Work request |
In the answer, give only the lines from the one containing "238 323 295>" to the end of the listing below, each reproduced word for word.

Dataset extract |
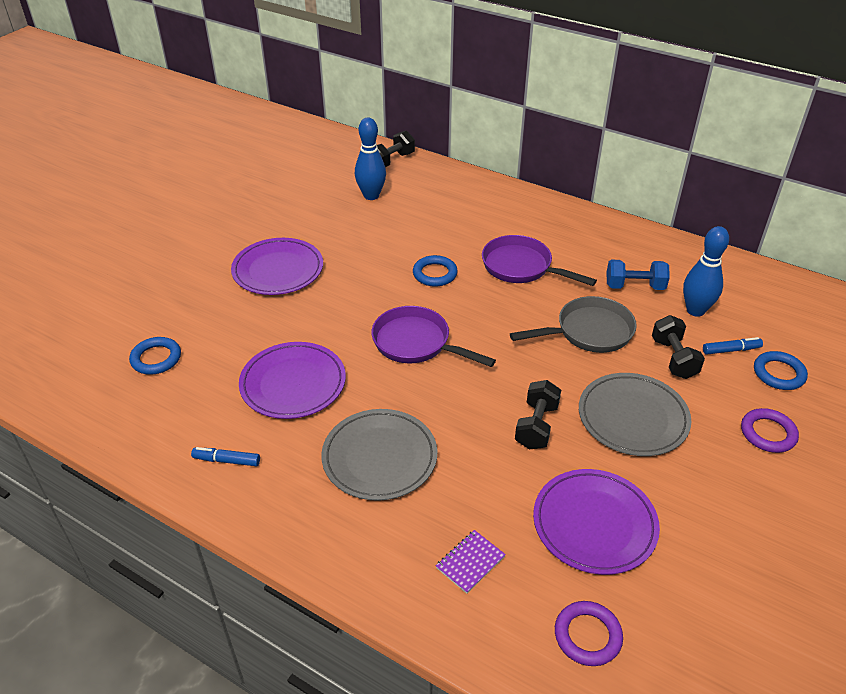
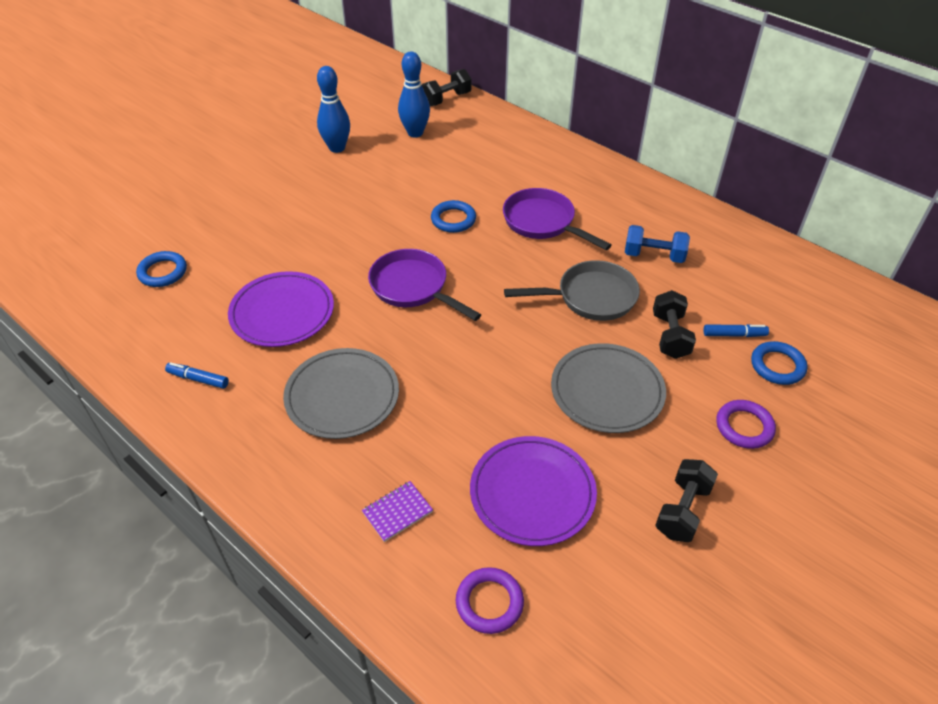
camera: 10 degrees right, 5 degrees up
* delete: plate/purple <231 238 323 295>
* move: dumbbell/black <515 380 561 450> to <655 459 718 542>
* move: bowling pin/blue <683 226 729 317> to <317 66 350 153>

Reply to the exercise |
* delete: plate/purple <231 238 323 295>
* move: dumbbell/black <515 380 561 450> to <655 459 718 542>
* move: bowling pin/blue <683 226 729 317> to <317 66 350 153>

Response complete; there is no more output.